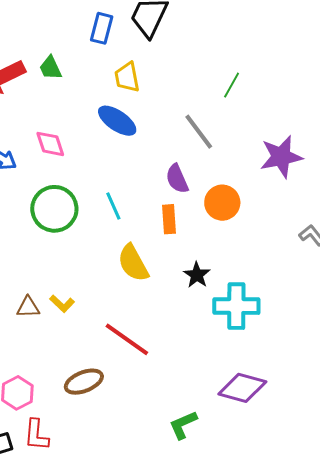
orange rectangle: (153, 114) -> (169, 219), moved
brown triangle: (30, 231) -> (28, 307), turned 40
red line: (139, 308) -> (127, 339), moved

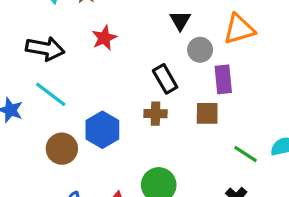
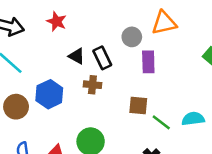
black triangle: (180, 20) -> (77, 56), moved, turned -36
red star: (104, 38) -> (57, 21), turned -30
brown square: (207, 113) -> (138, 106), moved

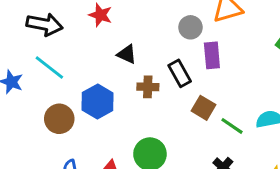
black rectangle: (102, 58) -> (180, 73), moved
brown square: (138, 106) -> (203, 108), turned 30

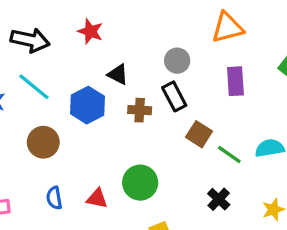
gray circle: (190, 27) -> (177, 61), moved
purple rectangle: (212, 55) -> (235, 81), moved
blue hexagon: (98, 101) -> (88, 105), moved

* * *

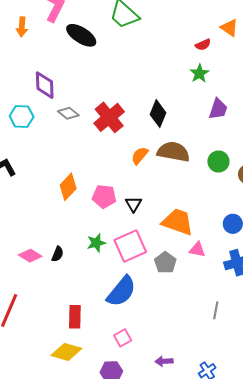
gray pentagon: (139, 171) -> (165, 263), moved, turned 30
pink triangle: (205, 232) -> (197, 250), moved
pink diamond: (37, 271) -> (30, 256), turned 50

**Instruction**
Taking the listing above as the source, transcribe only the lines starting at the line with "gray pentagon: (139, 171)" and going through the line with "pink diamond: (37, 271)", unaltered and with both ends included.

**Exercise answer**
gray pentagon: (139, 171) -> (165, 263), moved, turned 30
pink triangle: (205, 232) -> (197, 250), moved
pink diamond: (37, 271) -> (30, 256), turned 50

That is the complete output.